◆ ABOUT THIS EXERCISE:
After finding the line that includes "(211, 352) = (640, 494): blue" in the records below, transcribe it and each line after it through the last, exactly, and add nothing.

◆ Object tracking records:
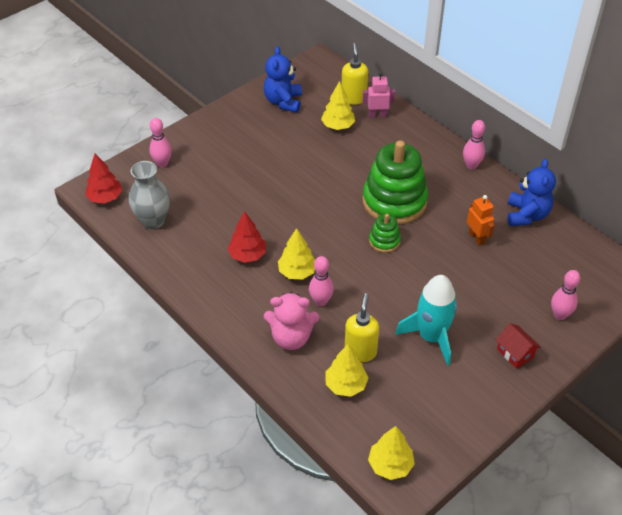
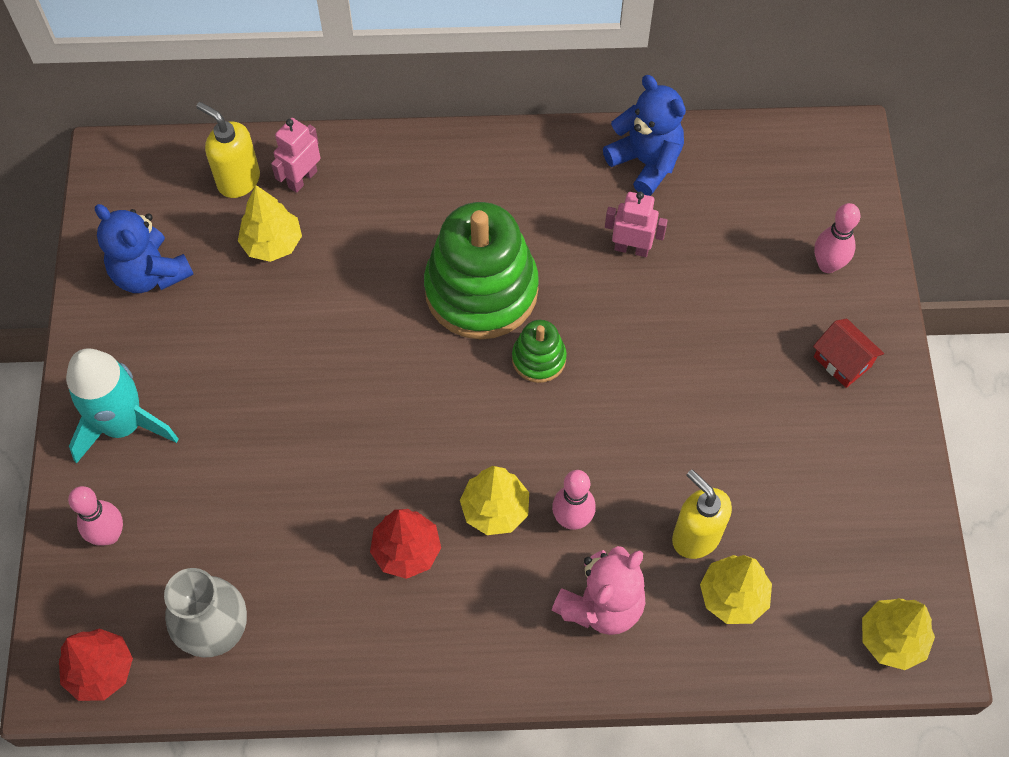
camera: 50 degrees left, 15 degrees up
(431, 337) = (741, 434): turquoise rocket -> turquoise rocket (123, 425)
(471, 165) = (505, 149): pink bowling pin -> none
(477, 238) = (631, 248): orange robot -> pink robot
(515, 353) = (842, 361): red house -> red house turned 45 degrees clockwise

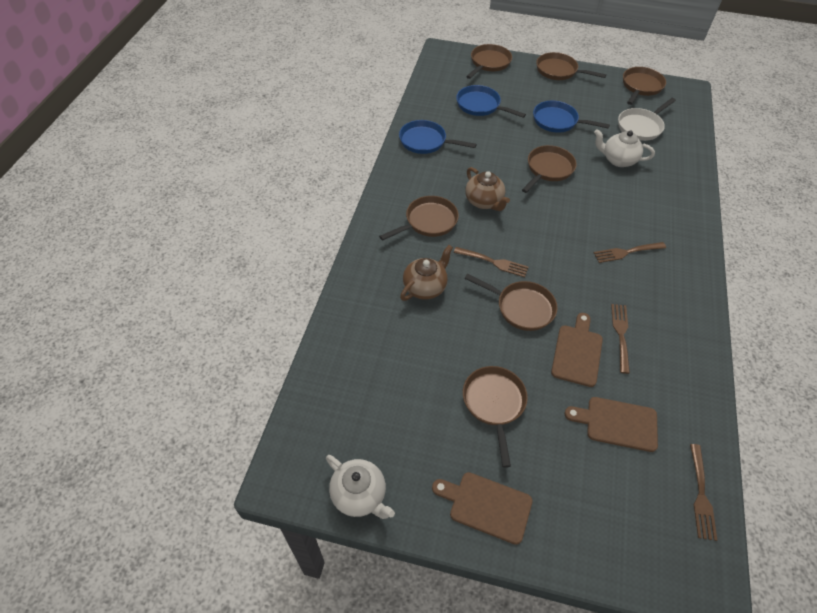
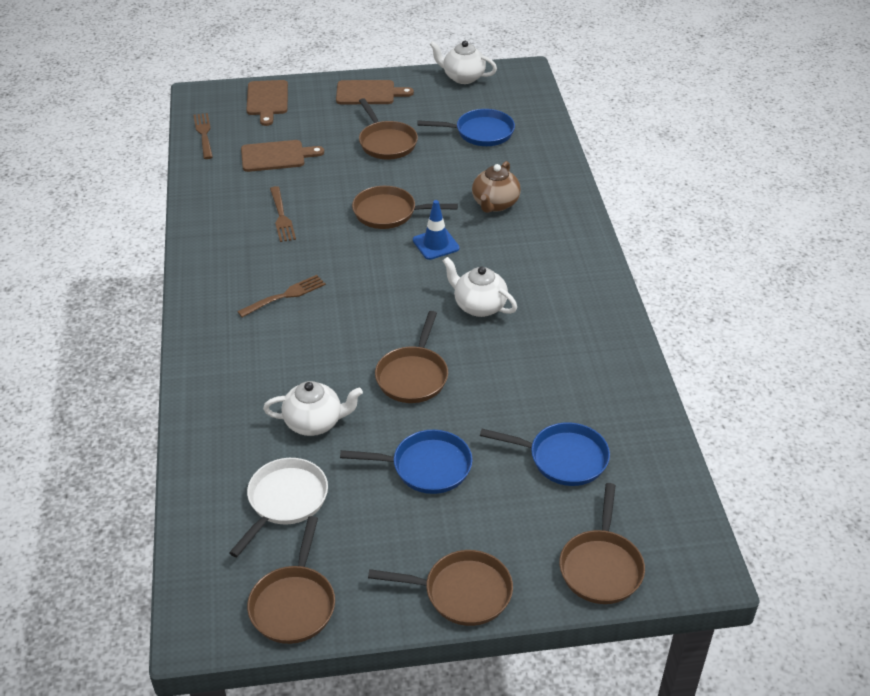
camera: 160 degrees right, 10 degrees down
(425, 141) = (604, 367): blue pan -> blue pan (480, 132)
(428, 222) = (532, 265): brown pan -> none
(484, 202) = (479, 306): brown teapot -> white teapot
(493, 262) = (436, 244): brown fork -> blue traffic cone
(577, 352) = (322, 192): brown cutting board -> brown cutting board (267, 100)

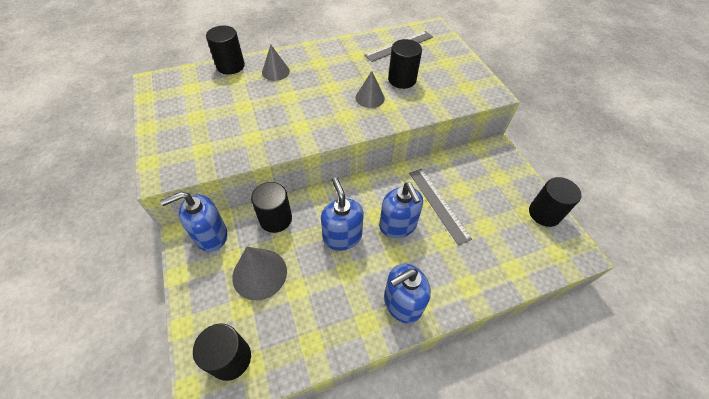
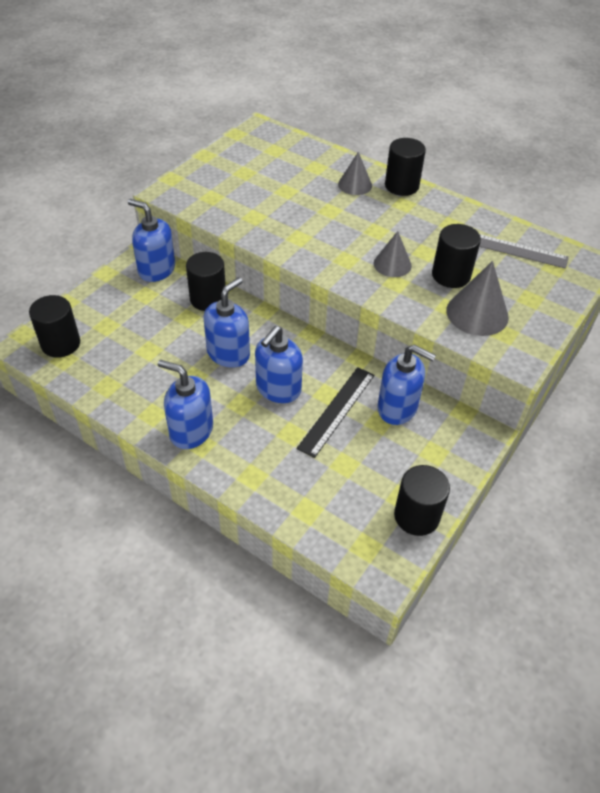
camera: 55 degrees right, 5 degrees down
(230, 66) = (329, 155): black cylinder -> black cylinder (401, 186)
(259, 274) = (145, 319): grey cone -> grey cone (477, 313)
(438, 204) = (337, 410): grey ruler -> black ruler
(455, 173) = (397, 408): none -> blue soap dispenser

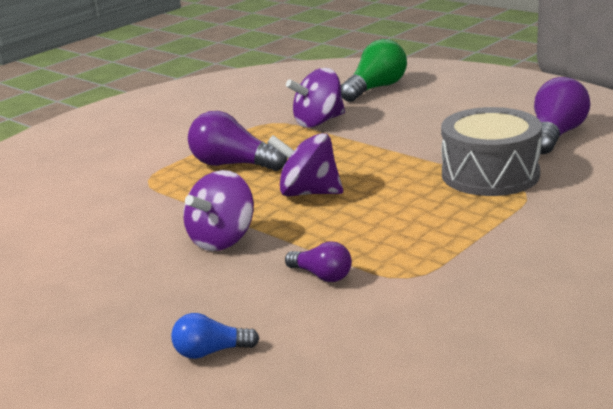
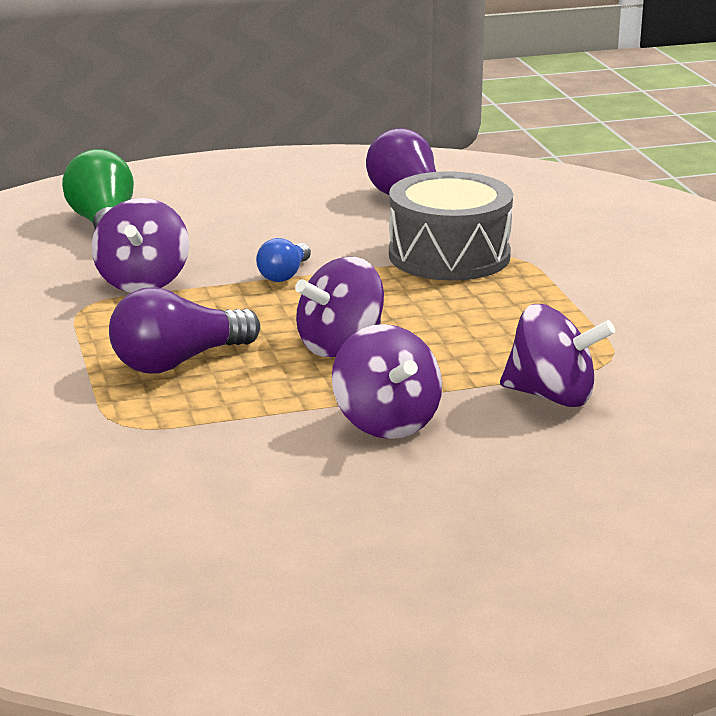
camera: 60 degrees left, 0 degrees up
(211, 352) = (640, 494): blue light bulb -> blue light bulb (284, 275)
(322, 275) = (552, 396): purple light bulb -> purple spinning top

◆ TASK RESULT:
(211, 352) = (640, 494): blue light bulb -> blue light bulb (284, 275)
(322, 275) = (552, 396): purple light bulb -> purple spinning top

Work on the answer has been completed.